### DIRECTIONS FOR THIS TASK
Please set down every entry again exactly as it stands, without the pictures.

═══ RECORDS ═══

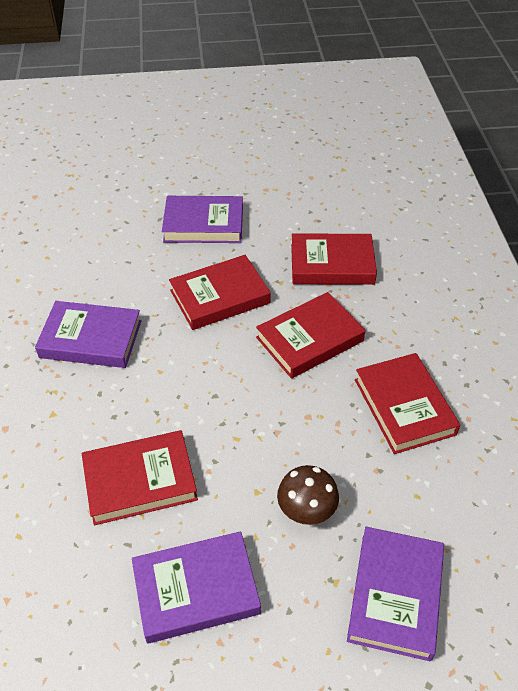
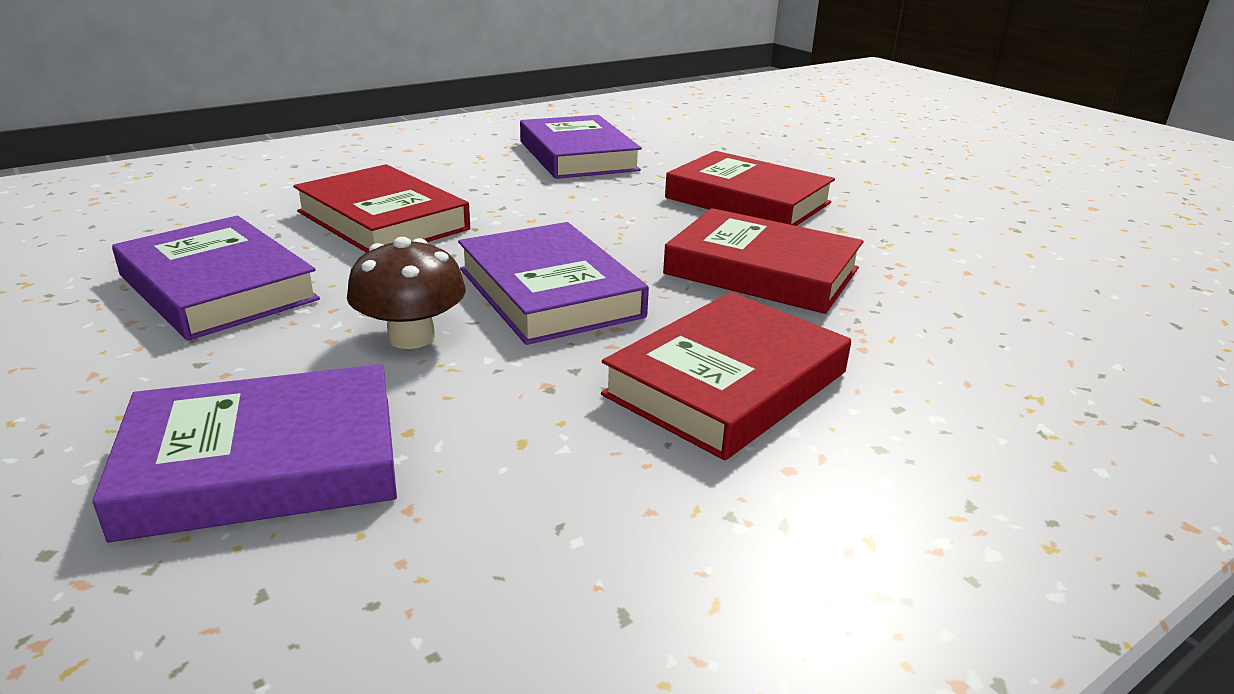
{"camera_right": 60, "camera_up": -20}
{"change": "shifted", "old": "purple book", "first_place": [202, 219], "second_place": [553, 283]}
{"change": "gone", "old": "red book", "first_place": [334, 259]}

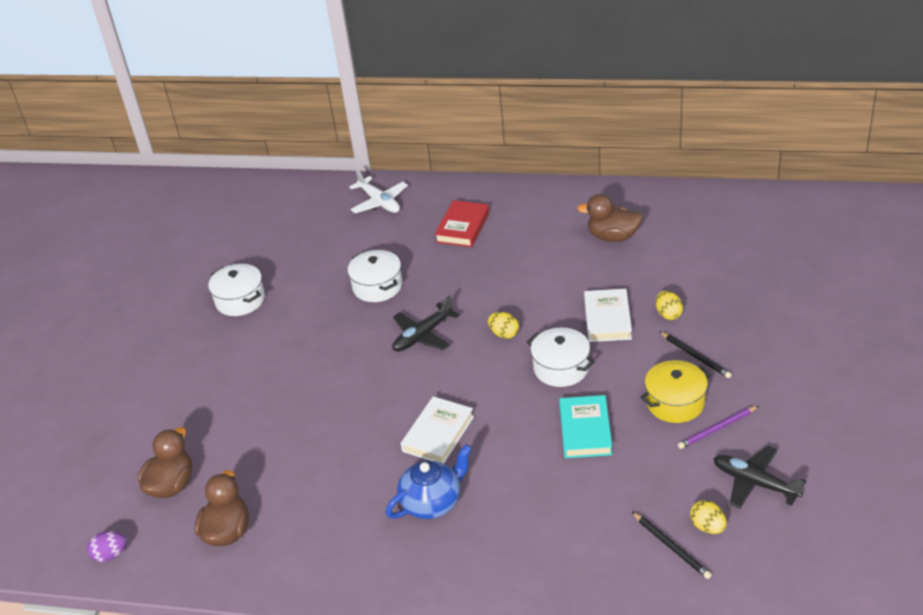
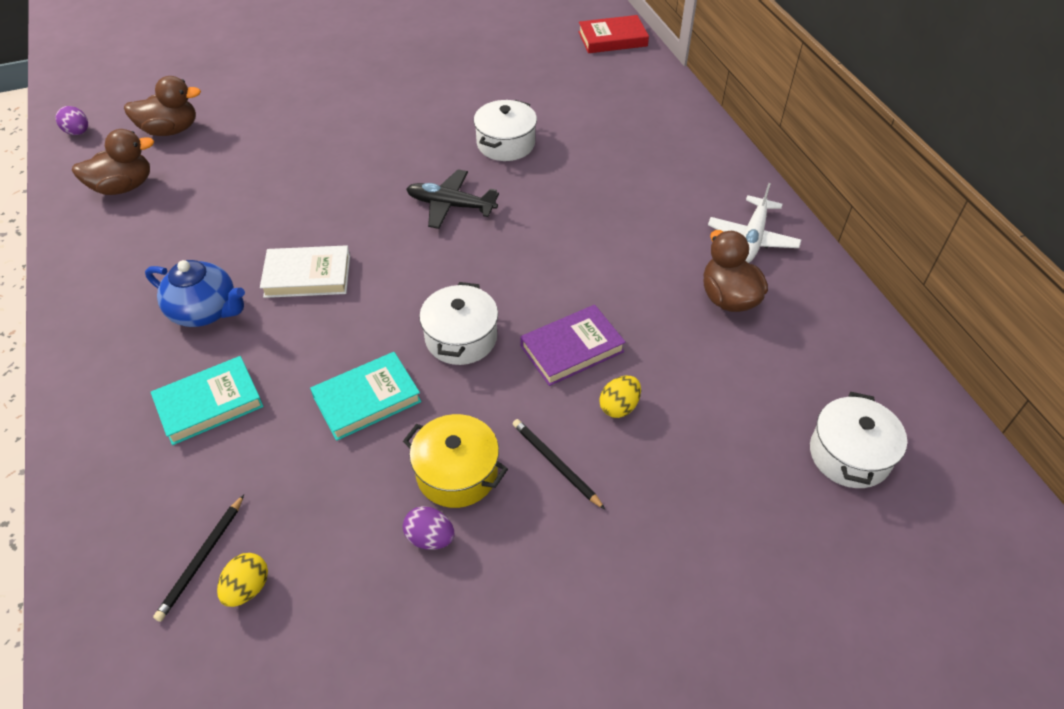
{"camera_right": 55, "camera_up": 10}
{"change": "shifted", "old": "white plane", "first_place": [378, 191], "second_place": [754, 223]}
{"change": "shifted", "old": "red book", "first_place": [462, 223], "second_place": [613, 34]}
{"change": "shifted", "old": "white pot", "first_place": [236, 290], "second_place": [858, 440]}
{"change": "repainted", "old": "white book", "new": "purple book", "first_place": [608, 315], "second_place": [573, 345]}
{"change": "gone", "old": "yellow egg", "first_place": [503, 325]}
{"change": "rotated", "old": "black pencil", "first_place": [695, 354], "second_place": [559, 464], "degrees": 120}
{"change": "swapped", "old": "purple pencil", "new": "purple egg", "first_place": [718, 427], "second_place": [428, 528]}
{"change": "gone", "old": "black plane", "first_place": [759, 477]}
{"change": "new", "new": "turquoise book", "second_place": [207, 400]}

═══

### ANSWER BOX
{"camera_right": 60, "camera_up": -20}
{"change": "shifted", "old": "purple book", "first_place": [202, 219], "second_place": [553, 283]}
{"change": "gone", "old": "red book", "first_place": [334, 259]}

{"camera_right": 55, "camera_up": 10}
{"change": "shifted", "old": "white plane", "first_place": [378, 191], "second_place": [754, 223]}
{"change": "shifted", "old": "red book", "first_place": [462, 223], "second_place": [613, 34]}
{"change": "shifted", "old": "white pot", "first_place": [236, 290], "second_place": [858, 440]}
{"change": "repainted", "old": "white book", "new": "purple book", "first_place": [608, 315], "second_place": [573, 345]}
{"change": "gone", "old": "yellow egg", "first_place": [503, 325]}
{"change": "rotated", "old": "black pencil", "first_place": [695, 354], "second_place": [559, 464], "degrees": 120}
{"change": "swapped", "old": "purple pencil", "new": "purple egg", "first_place": [718, 427], "second_place": [428, 528]}
{"change": "gone", "old": "black plane", "first_place": [759, 477]}
{"change": "new", "new": "turquoise book", "second_place": [207, 400]}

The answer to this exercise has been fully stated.